Records from a data collection
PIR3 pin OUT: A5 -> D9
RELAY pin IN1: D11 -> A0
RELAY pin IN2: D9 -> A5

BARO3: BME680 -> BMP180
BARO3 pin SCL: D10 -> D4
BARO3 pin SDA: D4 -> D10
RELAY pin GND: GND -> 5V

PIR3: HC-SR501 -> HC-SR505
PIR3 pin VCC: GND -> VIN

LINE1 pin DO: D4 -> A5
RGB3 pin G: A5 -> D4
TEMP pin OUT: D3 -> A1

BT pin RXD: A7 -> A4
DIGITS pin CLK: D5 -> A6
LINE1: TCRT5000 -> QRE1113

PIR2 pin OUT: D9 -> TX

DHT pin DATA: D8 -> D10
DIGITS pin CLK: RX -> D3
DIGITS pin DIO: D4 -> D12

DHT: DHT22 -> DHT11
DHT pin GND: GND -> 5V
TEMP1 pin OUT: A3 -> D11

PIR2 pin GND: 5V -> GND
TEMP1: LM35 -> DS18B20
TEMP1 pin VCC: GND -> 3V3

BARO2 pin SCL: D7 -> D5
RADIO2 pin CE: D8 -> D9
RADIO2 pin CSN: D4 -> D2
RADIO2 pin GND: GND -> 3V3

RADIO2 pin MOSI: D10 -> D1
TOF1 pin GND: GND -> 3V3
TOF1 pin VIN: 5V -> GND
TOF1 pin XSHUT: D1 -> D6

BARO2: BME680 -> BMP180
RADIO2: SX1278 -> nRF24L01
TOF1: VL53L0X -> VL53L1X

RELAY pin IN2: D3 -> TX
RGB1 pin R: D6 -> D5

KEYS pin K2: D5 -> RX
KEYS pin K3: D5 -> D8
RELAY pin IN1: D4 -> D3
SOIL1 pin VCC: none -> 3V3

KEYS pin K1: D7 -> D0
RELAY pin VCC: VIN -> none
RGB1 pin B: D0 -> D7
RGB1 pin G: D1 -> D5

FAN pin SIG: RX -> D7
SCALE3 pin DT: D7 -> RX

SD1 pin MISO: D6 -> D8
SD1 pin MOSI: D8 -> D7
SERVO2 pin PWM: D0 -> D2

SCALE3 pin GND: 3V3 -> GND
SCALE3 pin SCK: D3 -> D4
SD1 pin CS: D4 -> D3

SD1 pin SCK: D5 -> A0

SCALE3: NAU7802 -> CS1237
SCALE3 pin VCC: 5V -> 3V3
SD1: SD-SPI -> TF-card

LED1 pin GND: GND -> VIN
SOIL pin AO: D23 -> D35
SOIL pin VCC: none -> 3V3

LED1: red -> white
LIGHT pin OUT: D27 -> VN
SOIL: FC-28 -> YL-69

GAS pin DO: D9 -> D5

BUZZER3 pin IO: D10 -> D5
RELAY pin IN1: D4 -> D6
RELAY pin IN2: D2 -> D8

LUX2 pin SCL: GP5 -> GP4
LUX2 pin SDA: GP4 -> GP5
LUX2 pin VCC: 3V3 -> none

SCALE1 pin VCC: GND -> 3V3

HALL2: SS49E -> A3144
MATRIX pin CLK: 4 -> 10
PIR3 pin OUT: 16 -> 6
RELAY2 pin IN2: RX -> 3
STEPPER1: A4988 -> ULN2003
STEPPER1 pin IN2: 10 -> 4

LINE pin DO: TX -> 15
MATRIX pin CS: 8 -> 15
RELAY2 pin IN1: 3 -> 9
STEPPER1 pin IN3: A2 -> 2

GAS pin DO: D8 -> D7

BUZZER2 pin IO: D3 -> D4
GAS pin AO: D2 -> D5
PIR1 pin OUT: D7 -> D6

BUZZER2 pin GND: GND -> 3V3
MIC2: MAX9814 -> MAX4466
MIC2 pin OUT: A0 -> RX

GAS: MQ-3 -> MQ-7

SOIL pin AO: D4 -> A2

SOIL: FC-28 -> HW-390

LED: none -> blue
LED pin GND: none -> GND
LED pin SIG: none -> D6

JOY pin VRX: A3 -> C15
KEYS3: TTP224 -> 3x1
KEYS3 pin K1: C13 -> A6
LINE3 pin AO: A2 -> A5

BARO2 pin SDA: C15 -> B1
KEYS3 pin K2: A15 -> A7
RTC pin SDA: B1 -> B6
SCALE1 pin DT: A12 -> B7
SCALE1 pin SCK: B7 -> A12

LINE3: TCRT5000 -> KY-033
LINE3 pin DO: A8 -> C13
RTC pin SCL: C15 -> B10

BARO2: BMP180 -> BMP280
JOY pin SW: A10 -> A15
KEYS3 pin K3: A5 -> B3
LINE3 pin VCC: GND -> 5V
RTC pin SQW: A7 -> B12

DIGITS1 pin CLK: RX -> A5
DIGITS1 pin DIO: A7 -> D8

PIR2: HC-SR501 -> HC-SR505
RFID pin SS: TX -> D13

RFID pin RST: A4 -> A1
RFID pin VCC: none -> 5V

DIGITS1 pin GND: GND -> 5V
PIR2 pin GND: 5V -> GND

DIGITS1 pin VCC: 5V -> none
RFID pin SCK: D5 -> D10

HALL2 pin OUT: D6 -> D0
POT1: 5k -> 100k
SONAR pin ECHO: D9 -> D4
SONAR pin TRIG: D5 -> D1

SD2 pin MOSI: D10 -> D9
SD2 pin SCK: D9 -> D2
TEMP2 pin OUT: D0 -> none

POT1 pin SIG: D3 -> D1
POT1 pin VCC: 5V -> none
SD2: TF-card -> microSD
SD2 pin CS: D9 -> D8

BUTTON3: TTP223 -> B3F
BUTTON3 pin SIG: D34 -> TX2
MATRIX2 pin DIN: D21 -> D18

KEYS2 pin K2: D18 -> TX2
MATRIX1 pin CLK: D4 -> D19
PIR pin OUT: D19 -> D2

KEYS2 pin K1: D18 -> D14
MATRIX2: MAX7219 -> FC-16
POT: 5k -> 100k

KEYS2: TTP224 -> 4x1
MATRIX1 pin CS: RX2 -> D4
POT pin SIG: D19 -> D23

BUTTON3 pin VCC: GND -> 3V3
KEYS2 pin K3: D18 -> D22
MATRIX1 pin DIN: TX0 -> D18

What you need to do
Print again the lines of the entries above that fall between the line holding "KEYS3 pin K2: A15 -> A7" and the line holding "SD2 pin SCK: D9 -> D2", inclusive, exactly as they stand.

Solution
KEYS3 pin K2: A15 -> A7
RTC pin SDA: B1 -> B6
SCALE1 pin DT: A12 -> B7
SCALE1 pin SCK: B7 -> A12

LINE3: TCRT5000 -> KY-033
LINE3 pin DO: A8 -> C13
RTC pin SCL: C15 -> B10

BARO2: BMP180 -> BMP280
JOY pin SW: A10 -> A15
KEYS3 pin K3: A5 -> B3
LINE3 pin VCC: GND -> 5V
RTC pin SQW: A7 -> B12

DIGITS1 pin CLK: RX -> A5
DIGITS1 pin DIO: A7 -> D8

PIR2: HC-SR501 -> HC-SR505
RFID pin SS: TX -> D13

RFID pin RST: A4 -> A1
RFID pin VCC: none -> 5V

DIGITS1 pin GND: GND -> 5V
PIR2 pin GND: 5V -> GND

DIGITS1 pin VCC: 5V -> none
RFID pin SCK: D5 -> D10

HALL2 pin OUT: D6 -> D0
POT1: 5k -> 100k
SONAR pin ECHO: D9 -> D4
SONAR pin TRIG: D5 -> D1

SD2 pin MOSI: D10 -> D9
SD2 pin SCK: D9 -> D2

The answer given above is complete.